"""
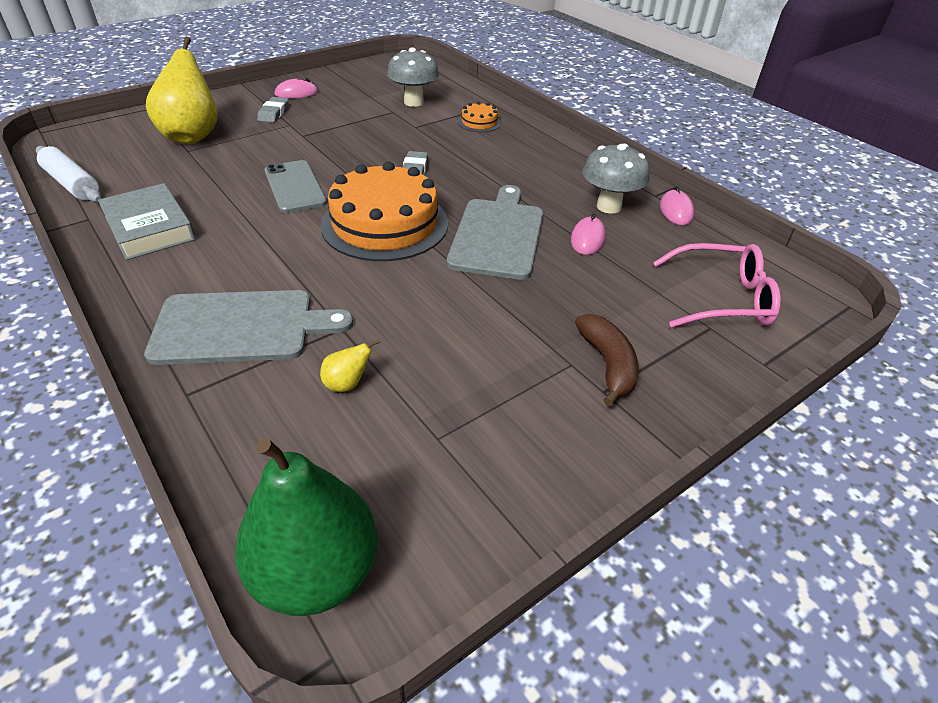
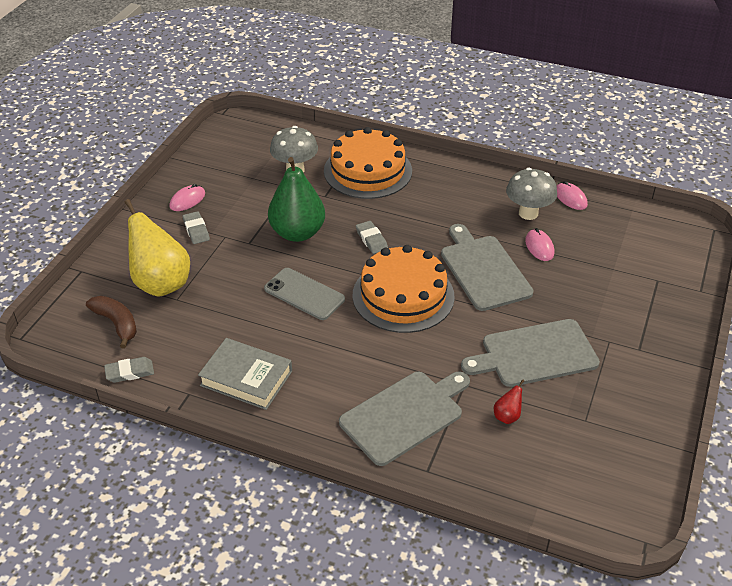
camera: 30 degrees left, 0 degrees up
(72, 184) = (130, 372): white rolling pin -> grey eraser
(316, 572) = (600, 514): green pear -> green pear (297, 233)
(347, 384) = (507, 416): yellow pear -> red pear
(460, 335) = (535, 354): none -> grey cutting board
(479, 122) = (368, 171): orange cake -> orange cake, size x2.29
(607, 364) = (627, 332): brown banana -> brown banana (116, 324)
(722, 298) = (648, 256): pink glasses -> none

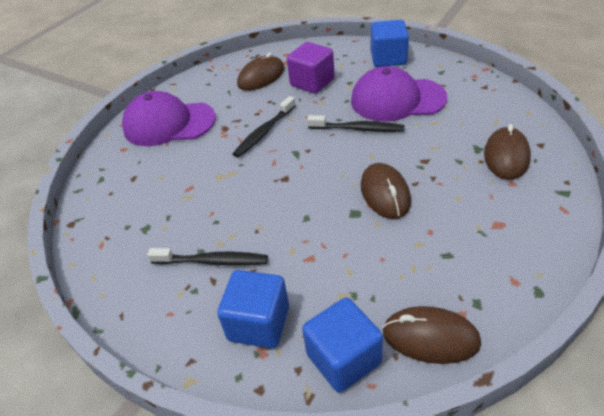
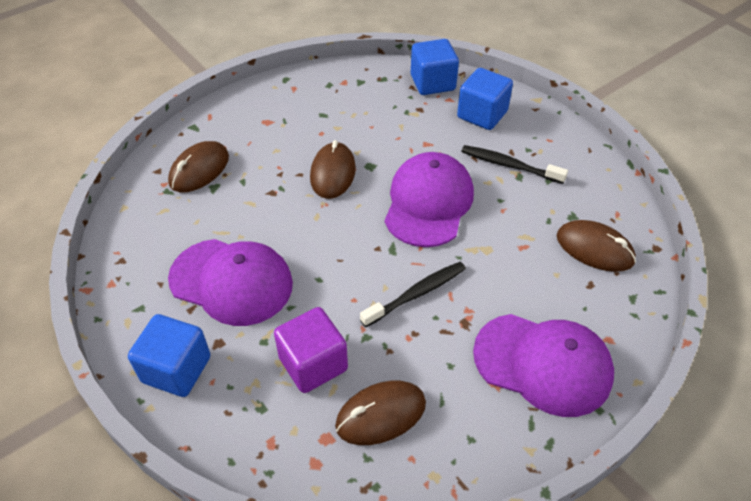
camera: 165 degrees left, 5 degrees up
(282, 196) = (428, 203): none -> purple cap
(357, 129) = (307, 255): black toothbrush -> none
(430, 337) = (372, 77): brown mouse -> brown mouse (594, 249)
"""
"""
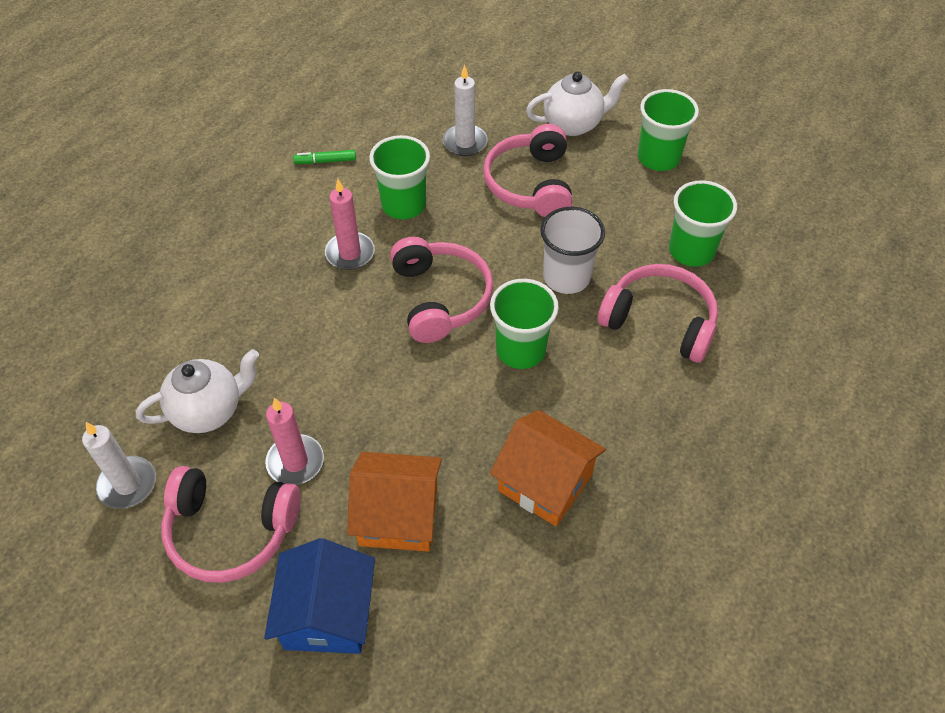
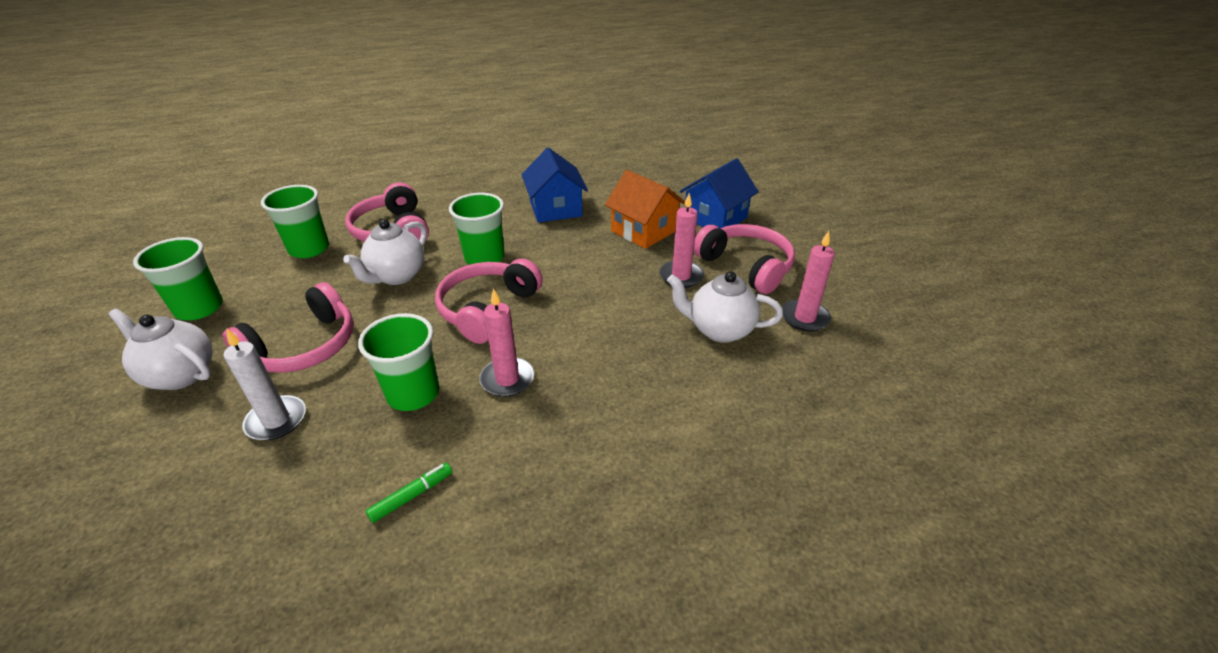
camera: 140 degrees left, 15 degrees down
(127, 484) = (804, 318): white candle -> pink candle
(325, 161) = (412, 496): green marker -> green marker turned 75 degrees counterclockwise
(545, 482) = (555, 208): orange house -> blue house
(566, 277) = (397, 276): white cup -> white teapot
"""
"""
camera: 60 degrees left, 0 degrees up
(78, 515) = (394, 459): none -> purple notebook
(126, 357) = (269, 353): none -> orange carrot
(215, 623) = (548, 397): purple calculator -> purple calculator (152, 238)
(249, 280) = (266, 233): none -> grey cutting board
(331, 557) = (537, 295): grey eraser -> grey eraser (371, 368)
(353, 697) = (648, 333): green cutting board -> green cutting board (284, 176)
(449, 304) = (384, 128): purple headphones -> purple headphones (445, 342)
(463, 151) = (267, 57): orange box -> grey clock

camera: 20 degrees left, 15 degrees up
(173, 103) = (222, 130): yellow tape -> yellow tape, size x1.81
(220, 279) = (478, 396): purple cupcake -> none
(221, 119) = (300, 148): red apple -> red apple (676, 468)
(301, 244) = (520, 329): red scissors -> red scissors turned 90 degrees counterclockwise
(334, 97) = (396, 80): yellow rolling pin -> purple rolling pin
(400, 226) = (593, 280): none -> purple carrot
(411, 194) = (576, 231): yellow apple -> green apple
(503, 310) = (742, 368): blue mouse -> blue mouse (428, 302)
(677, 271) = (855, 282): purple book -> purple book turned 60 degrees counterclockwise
"""
**What you should do**
Taking the material above, give again exactly the lines from the one holding "(722, 298) = (648, 256): pink glasses -> none" through the one holding "(430, 337) = (372, 77): brown", with both ends and without pictures.

**Result for this exercise**
(722, 298) = (648, 256): pink glasses -> none

camera: 165 degrees left, 5 degrees up
(282, 196) = (428, 203): none -> purple cap
(357, 129) = (307, 255): black toothbrush -> none
(430, 337) = (372, 77): brown mouse -> brown mouse (594, 249)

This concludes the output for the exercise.